▸ **DIRECTIONS FOR THIS TASK**
Your answer must repeat all of the entries word for word, without any images.

▸ **MATERIAL FOR THE TASK**
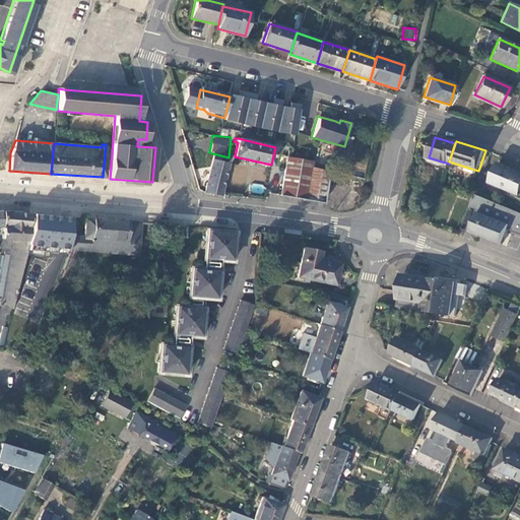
[(213,155),(204,192),(221,195),(229,164),(220,161),(221,157),(213,155)]
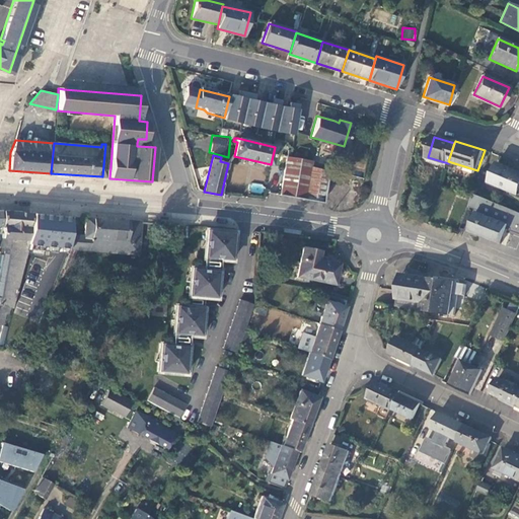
[(311,162),(287,157),(280,195),(321,203),(327,170),(310,167),(311,162)]
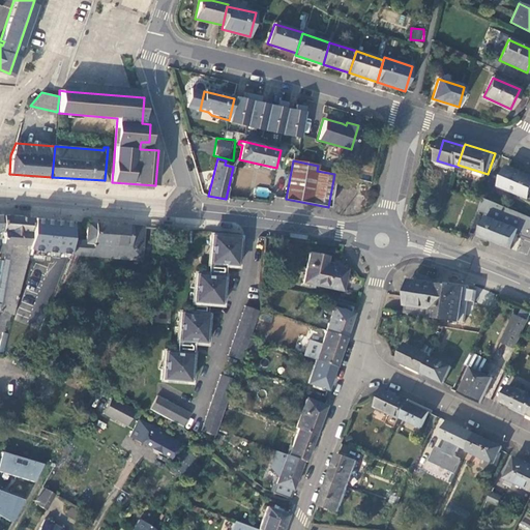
[(529,175),(509,167),(500,186),(529,199),(529,175)]
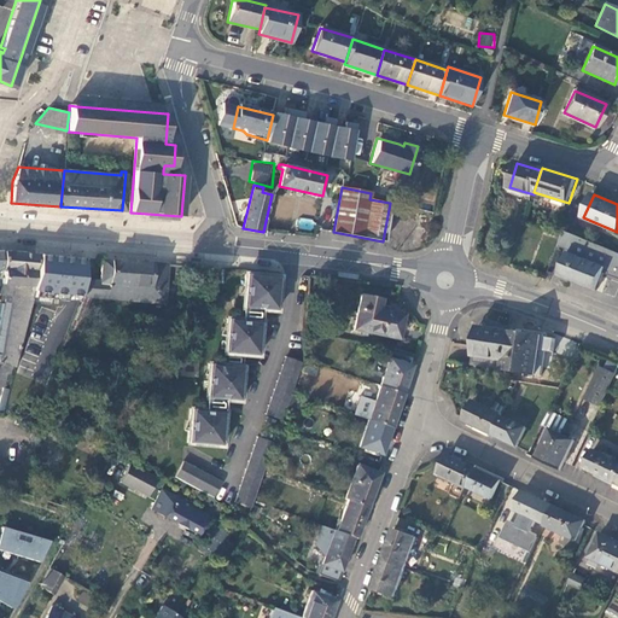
[(40,255),(5,252),(4,270),(0,269),(0,285),(3,286),(3,295),(0,309),(0,380),(5,382),(7,374),(10,375),(12,366),(15,367),(34,292),(40,255)]
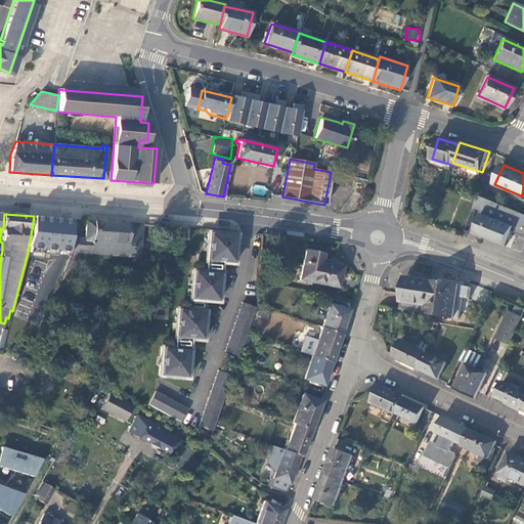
[(513,227),(482,215),(475,233),(506,246),(513,227)]
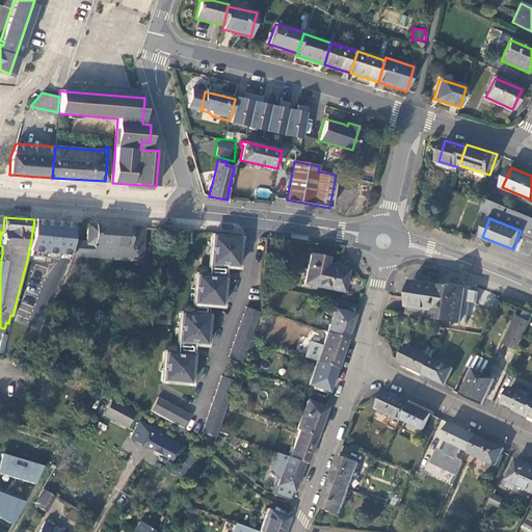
[(29,251),(70,256),(71,240),(72,222),(34,219),(29,251)]
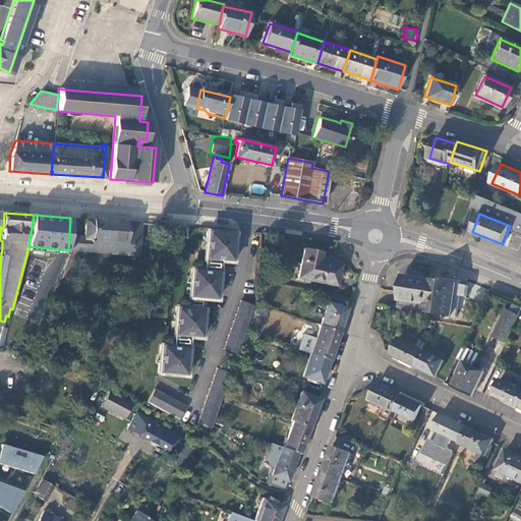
[(83,237),(69,235),(68,250),(77,250),(126,254),(128,222),(84,219),(83,237)]
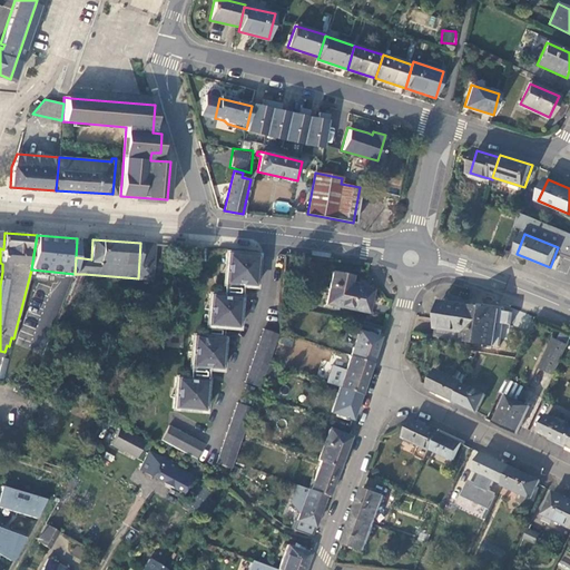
[(155,244),(140,243),(138,278),(151,279),(155,244)]
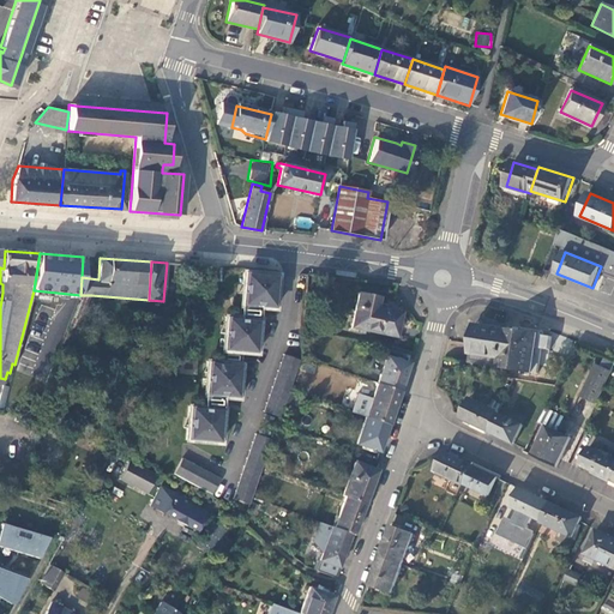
[(242,283),(242,294),(241,307),(264,308),(275,308),(276,300),(277,289),(277,275),(244,272),(242,283)]
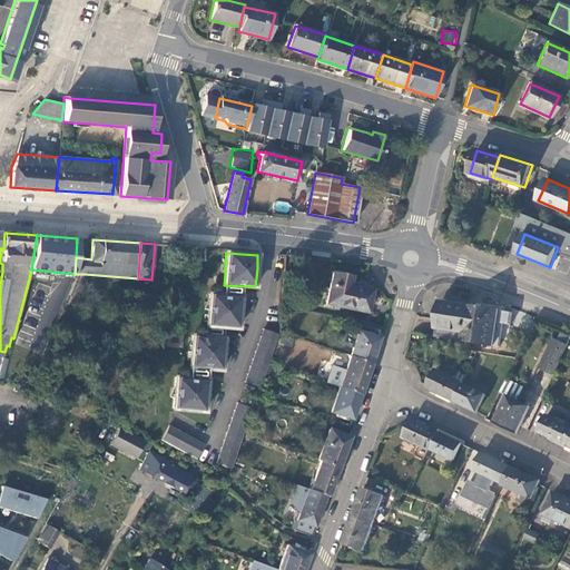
[(332,272),(325,307),(338,311),(340,306),(367,312),(372,290),(350,284),(352,276),(332,272)]
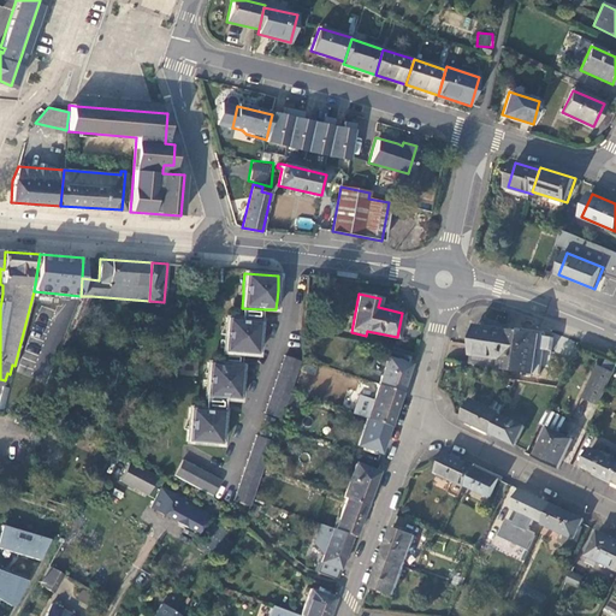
[(265,309),(242,308),(241,319),(260,320),(260,321),(264,321),(265,309)]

▸ **SOLUTION**
[(213,155),(204,192),(221,195),(229,164),(220,161),(221,157),(213,155)]
[(311,162),(287,157),(280,195),(321,203),(327,170),(310,167),(311,162)]
[(529,175),(509,167),(500,186),(529,199),(529,175)]
[(40,255),(5,252),(4,270),(0,269),(0,285),(3,286),(3,295),(0,309),(0,380),(5,382),(7,374),(10,375),(12,366),(15,367),(34,292),(40,255)]
[(513,227),(482,215),(475,233),(506,246),(513,227)]
[(29,251),(70,256),(71,240),(72,222),(34,219),(29,251)]
[(83,237),(69,235),(68,250),(77,250),(126,254),(128,222),(84,219),(83,237)]
[(155,244),(140,243),(138,278),(151,279),(155,244)]
[(242,283),(242,294),(241,307),(264,308),(275,308),(276,300),(277,289),(277,275),(244,272),(242,283)]
[(332,272),(325,307),(338,311),(340,306),(367,312),(372,290),(350,284),(352,276),(332,272)]
[(265,309),(242,308),(241,319),(260,320),(260,321),(264,321),(265,309)]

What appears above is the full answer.